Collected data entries
----------------------------------------

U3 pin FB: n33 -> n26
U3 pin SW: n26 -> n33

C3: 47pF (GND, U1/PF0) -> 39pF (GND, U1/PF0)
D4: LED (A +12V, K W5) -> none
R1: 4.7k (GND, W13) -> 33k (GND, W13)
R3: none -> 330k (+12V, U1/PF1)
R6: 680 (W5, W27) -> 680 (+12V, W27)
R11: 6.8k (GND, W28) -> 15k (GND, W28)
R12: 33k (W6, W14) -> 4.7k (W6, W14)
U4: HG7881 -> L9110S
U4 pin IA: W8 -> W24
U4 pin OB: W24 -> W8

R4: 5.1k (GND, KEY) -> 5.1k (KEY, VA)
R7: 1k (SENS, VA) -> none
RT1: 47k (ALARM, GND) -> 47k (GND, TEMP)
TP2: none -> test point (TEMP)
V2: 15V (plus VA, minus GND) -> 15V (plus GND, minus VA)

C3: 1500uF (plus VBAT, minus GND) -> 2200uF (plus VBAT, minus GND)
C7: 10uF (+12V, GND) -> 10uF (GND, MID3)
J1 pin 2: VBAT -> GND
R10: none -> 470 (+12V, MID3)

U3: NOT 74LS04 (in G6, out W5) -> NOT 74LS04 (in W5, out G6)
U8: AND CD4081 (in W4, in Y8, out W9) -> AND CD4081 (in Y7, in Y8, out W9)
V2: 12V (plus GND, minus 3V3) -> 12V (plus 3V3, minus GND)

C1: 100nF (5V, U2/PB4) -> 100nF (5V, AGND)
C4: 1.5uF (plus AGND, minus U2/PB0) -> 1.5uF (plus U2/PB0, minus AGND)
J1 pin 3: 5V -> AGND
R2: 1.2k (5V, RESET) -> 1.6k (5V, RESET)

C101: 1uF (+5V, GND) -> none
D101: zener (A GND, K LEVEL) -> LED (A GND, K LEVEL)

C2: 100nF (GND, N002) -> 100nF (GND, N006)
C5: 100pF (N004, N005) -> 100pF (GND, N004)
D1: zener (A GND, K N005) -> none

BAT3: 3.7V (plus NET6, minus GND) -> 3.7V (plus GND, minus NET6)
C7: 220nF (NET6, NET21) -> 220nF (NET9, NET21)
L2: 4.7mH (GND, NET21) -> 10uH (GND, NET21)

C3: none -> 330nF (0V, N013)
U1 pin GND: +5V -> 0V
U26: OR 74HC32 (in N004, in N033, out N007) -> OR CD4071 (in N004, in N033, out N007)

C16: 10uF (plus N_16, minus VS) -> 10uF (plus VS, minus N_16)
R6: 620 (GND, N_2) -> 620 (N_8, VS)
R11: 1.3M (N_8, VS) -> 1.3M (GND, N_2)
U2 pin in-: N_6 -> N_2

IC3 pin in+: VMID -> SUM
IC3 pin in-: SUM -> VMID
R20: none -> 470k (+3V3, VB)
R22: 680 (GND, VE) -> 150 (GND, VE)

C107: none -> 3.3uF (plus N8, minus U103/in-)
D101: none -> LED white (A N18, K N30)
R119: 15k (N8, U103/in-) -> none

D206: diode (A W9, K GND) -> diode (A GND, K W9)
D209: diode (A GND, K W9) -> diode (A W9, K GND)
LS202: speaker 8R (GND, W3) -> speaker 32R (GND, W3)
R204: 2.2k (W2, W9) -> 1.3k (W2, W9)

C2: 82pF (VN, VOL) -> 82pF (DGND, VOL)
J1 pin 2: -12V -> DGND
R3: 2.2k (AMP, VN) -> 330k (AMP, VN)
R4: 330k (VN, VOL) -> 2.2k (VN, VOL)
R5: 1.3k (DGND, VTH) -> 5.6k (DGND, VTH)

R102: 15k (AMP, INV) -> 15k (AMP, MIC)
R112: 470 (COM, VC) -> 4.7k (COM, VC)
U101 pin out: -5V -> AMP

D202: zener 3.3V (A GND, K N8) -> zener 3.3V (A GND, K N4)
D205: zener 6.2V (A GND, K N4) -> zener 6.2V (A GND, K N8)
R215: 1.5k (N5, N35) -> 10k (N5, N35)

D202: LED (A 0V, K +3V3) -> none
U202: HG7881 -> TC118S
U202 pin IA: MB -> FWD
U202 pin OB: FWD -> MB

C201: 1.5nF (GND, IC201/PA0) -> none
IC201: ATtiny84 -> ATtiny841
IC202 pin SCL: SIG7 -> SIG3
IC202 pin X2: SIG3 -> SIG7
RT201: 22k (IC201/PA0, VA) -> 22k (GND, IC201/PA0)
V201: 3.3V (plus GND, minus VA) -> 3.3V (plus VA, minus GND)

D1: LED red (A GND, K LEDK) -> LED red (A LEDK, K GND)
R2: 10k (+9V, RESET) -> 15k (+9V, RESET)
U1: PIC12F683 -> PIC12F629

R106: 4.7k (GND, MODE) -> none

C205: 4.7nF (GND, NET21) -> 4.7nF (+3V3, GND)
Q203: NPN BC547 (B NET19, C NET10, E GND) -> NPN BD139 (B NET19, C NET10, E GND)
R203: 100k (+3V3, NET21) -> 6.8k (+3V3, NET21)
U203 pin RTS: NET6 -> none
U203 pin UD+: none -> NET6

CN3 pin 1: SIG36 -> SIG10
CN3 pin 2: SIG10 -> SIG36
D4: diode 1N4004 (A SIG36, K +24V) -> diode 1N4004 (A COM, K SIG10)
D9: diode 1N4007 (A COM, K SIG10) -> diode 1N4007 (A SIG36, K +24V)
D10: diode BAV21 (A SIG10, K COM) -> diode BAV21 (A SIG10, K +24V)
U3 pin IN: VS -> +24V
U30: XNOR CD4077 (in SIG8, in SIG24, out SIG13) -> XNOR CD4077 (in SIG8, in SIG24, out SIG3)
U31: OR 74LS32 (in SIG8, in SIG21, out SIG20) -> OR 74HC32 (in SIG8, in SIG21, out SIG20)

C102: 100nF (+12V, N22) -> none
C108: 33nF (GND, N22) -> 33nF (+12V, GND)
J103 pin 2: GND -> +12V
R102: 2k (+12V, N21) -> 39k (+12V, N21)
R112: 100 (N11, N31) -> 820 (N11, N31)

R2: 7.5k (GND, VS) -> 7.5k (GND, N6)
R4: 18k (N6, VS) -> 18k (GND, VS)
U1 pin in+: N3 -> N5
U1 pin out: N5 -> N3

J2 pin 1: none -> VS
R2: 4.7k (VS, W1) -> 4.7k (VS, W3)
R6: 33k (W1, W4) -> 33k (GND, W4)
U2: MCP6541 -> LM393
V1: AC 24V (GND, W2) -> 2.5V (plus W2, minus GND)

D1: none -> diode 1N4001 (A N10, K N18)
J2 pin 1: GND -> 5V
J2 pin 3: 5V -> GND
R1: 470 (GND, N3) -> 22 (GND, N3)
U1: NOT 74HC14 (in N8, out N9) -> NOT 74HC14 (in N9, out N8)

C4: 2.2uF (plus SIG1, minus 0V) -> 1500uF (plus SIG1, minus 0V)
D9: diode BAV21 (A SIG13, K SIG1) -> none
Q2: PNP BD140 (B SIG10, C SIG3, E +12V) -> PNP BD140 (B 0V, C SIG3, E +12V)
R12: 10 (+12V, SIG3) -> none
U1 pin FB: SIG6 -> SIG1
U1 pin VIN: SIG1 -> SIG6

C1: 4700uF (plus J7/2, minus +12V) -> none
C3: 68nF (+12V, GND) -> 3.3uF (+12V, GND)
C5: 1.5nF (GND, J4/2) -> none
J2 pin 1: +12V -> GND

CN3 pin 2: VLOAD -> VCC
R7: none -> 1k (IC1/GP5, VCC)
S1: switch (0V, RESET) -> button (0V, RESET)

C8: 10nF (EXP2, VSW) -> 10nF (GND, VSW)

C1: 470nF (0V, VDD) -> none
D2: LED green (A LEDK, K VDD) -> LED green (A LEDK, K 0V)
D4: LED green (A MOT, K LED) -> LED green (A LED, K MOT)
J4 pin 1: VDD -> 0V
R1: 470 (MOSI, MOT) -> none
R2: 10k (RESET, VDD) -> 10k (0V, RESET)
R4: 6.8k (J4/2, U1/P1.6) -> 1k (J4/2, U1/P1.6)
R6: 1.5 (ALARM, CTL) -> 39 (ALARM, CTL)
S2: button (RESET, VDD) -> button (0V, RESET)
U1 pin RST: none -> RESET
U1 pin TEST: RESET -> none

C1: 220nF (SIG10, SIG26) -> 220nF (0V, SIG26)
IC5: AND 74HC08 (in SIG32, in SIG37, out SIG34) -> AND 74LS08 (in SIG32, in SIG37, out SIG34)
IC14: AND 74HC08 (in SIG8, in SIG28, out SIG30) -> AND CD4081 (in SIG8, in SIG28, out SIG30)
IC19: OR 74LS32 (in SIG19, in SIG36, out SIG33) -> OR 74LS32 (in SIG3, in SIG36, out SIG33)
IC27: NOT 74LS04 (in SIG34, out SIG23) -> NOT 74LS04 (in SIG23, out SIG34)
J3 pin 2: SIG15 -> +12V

----------------------------------------

▶ **THE PROBLEM**:
Each line of the records that holds the word "AGND" should be copied out.

▶ **WRITTEN ANSWER**:
C1: 100nF (5V, U2/PB4) -> 100nF (5V, AGND)
C4: 1.5uF (plus AGND, minus U2/PB0) -> 1.5uF (plus U2/PB0, minus AGND)
J1 pin 3: 5V -> AGND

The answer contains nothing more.